-- SUPPLIED MATERIAL follows --
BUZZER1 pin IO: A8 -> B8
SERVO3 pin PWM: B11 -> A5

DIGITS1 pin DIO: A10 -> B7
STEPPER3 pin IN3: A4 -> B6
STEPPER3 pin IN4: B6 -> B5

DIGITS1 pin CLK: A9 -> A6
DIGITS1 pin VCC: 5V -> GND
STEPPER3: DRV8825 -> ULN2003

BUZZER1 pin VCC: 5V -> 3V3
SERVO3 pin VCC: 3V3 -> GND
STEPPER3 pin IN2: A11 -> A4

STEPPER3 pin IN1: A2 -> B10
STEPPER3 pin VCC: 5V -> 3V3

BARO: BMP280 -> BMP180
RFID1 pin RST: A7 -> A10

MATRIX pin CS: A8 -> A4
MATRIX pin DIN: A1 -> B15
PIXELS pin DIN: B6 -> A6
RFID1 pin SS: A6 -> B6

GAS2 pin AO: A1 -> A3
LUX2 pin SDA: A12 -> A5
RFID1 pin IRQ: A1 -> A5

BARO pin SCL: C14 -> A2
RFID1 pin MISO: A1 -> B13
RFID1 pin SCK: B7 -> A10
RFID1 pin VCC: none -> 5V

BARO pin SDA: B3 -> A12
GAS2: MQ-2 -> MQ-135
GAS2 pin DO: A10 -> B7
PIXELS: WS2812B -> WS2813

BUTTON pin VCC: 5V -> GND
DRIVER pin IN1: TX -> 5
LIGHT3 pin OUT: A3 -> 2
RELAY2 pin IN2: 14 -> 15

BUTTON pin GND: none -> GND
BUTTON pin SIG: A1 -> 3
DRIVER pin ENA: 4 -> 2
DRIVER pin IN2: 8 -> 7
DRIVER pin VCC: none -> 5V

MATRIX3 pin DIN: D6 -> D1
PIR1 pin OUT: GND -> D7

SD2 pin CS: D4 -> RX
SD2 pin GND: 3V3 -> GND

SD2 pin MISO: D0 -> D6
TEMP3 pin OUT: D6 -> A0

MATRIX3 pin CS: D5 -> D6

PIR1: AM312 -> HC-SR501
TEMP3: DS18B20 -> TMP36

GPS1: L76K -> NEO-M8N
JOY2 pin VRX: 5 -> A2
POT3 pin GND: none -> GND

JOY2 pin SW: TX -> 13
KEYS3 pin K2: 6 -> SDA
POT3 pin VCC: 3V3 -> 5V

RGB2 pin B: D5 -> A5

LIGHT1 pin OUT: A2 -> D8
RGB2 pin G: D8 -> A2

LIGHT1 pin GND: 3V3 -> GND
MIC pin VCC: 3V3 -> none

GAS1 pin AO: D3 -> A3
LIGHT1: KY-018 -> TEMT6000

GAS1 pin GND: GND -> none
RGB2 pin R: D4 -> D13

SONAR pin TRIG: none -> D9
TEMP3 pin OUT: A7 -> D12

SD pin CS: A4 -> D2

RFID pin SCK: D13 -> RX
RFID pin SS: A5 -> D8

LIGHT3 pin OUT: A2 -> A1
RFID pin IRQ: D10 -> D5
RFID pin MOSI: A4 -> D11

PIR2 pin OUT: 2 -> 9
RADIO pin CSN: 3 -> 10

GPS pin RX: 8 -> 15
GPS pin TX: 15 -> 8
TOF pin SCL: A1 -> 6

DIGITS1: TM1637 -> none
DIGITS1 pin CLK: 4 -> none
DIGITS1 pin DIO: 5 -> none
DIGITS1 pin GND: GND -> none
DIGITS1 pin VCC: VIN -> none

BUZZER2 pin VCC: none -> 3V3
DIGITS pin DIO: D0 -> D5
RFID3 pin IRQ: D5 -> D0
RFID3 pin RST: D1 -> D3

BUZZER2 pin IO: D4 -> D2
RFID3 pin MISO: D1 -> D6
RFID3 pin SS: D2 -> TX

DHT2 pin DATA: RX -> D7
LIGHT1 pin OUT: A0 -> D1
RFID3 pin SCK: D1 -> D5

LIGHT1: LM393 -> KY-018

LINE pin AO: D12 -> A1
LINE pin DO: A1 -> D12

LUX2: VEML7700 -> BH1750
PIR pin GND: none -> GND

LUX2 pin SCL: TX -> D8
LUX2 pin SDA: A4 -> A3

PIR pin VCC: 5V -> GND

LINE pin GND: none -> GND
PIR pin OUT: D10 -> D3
-- SUPPLIED MATERIAL concluded --
▶ _PROBLEM TO WORK ON_
In the lines above, every record is to be repeated exactly.

▶ _SOLUTION TO THE PROBLEM_
BUZZER1 pin IO: A8 -> B8
SERVO3 pin PWM: B11 -> A5

DIGITS1 pin DIO: A10 -> B7
STEPPER3 pin IN3: A4 -> B6
STEPPER3 pin IN4: B6 -> B5

DIGITS1 pin CLK: A9 -> A6
DIGITS1 pin VCC: 5V -> GND
STEPPER3: DRV8825 -> ULN2003

BUZZER1 pin VCC: 5V -> 3V3
SERVO3 pin VCC: 3V3 -> GND
STEPPER3 pin IN2: A11 -> A4

STEPPER3 pin IN1: A2 -> B10
STEPPER3 pin VCC: 5V -> 3V3

BARO: BMP280 -> BMP180
RFID1 pin RST: A7 -> A10

MATRIX pin CS: A8 -> A4
MATRIX pin DIN: A1 -> B15
PIXELS pin DIN: B6 -> A6
RFID1 pin SS: A6 -> B6

GAS2 pin AO: A1 -> A3
LUX2 pin SDA: A12 -> A5
RFID1 pin IRQ: A1 -> A5

BARO pin SCL: C14 -> A2
RFID1 pin MISO: A1 -> B13
RFID1 pin SCK: B7 -> A10
RFID1 pin VCC: none -> 5V

BARO pin SDA: B3 -> A12
GAS2: MQ-2 -> MQ-135
GAS2 pin DO: A10 -> B7
PIXELS: WS2812B -> WS2813

BUTTON pin VCC: 5V -> GND
DRIVER pin IN1: TX -> 5
LIGHT3 pin OUT: A3 -> 2
RELAY2 pin IN2: 14 -> 15

BUTTON pin GND: none -> GND
BUTTON pin SIG: A1 -> 3
DRIVER pin ENA: 4 -> 2
DRIVER pin IN2: 8 -> 7
DRIVER pin VCC: none -> 5V

MATRIX3 pin DIN: D6 -> D1
PIR1 pin OUT: GND -> D7

SD2 pin CS: D4 -> RX
SD2 pin GND: 3V3 -> GND

SD2 pin MISO: D0 -> D6
TEMP3 pin OUT: D6 -> A0

MATRIX3 pin CS: D5 -> D6

PIR1: AM312 -> HC-SR501
TEMP3: DS18B20 -> TMP36

GPS1: L76K -> NEO-M8N
JOY2 pin VRX: 5 -> A2
POT3 pin GND: none -> GND

JOY2 pin SW: TX -> 13
KEYS3 pin K2: 6 -> SDA
POT3 pin VCC: 3V3 -> 5V

RGB2 pin B: D5 -> A5

LIGHT1 pin OUT: A2 -> D8
RGB2 pin G: D8 -> A2

LIGHT1 pin GND: 3V3 -> GND
MIC pin VCC: 3V3 -> none

GAS1 pin AO: D3 -> A3
LIGHT1: KY-018 -> TEMT6000

GAS1 pin GND: GND -> none
RGB2 pin R: D4 -> D13

SONAR pin TRIG: none -> D9
TEMP3 pin OUT: A7 -> D12

SD pin CS: A4 -> D2

RFID pin SCK: D13 -> RX
RFID pin SS: A5 -> D8

LIGHT3 pin OUT: A2 -> A1
RFID pin IRQ: D10 -> D5
RFID pin MOSI: A4 -> D11

PIR2 pin OUT: 2 -> 9
RADIO pin CSN: 3 -> 10

GPS pin RX: 8 -> 15
GPS pin TX: 15 -> 8
TOF pin SCL: A1 -> 6

DIGITS1: TM1637 -> none
DIGITS1 pin CLK: 4 -> none
DIGITS1 pin DIO: 5 -> none
DIGITS1 pin GND: GND -> none
DIGITS1 pin VCC: VIN -> none

BUZZER2 pin VCC: none -> 3V3
DIGITS pin DIO: D0 -> D5
RFID3 pin IRQ: D5 -> D0
RFID3 pin RST: D1 -> D3

BUZZER2 pin IO: D4 -> D2
RFID3 pin MISO: D1 -> D6
RFID3 pin SS: D2 -> TX

DHT2 pin DATA: RX -> D7
LIGHT1 pin OUT: A0 -> D1
RFID3 pin SCK: D1 -> D5

LIGHT1: LM393 -> KY-018

LINE pin AO: D12 -> A1
LINE pin DO: A1 -> D12

LUX2: VEML7700 -> BH1750
PIR pin GND: none -> GND

LUX2 pin SCL: TX -> D8
LUX2 pin SDA: A4 -> A3

PIR pin VCC: 5V -> GND

LINE pin GND: none -> GND
PIR pin OUT: D10 -> D3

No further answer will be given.